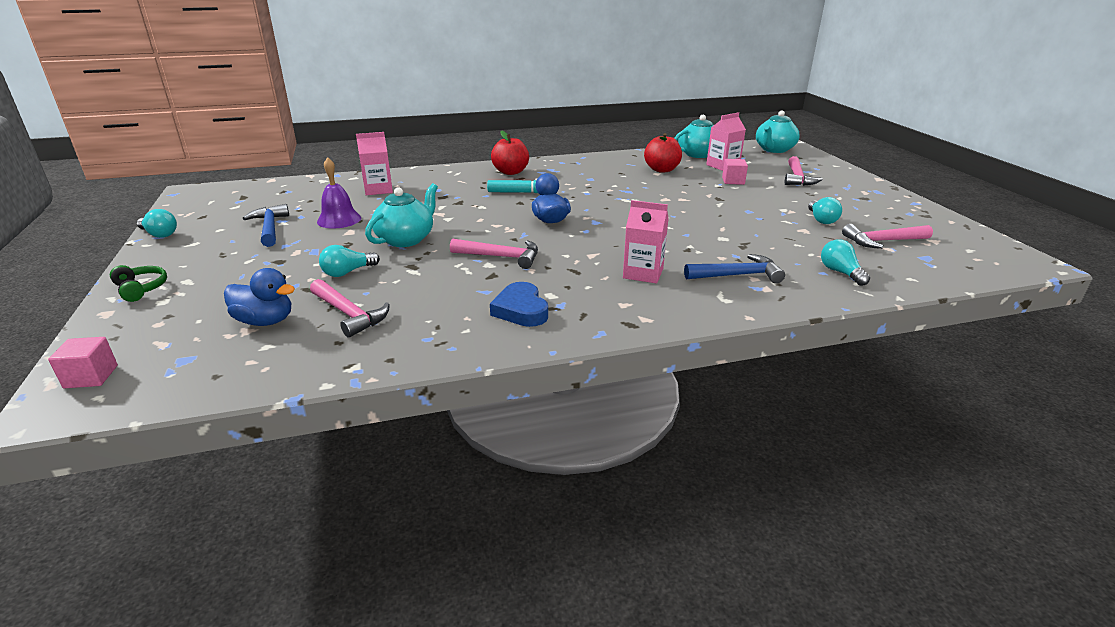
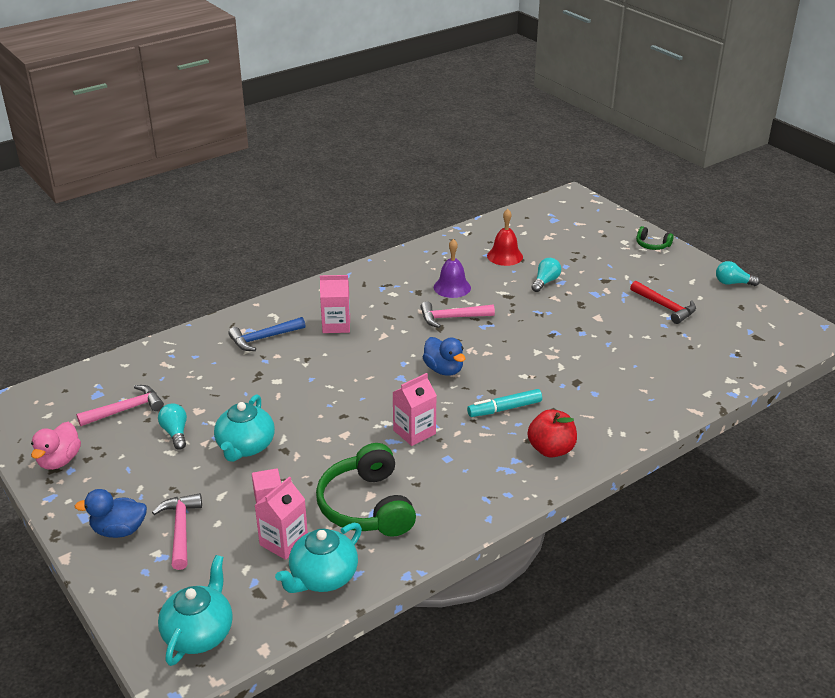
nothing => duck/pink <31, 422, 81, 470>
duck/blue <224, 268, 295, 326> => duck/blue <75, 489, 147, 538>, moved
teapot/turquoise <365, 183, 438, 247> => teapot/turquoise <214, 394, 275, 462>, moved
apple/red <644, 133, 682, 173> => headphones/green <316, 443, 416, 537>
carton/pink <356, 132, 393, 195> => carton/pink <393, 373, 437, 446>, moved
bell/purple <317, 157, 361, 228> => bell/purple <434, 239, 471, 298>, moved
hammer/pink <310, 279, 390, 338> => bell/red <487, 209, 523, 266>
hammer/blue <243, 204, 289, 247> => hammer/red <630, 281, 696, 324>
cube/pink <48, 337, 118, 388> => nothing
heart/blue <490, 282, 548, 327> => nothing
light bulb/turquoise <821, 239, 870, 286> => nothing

ASSIGNMENT:
Take the lines above from the one containing "carton/pink <356, 132, 393, 195>" down to the one containing "cube/pink <48, 337, 118, 388> => nothing", and transcribe them exactly, both ends included.

RESPONSE BOX:
carton/pink <356, 132, 393, 195> => carton/pink <393, 373, 437, 446>, moved
bell/purple <317, 157, 361, 228> => bell/purple <434, 239, 471, 298>, moved
hammer/pink <310, 279, 390, 338> => bell/red <487, 209, 523, 266>
hammer/blue <243, 204, 289, 247> => hammer/red <630, 281, 696, 324>
cube/pink <48, 337, 118, 388> => nothing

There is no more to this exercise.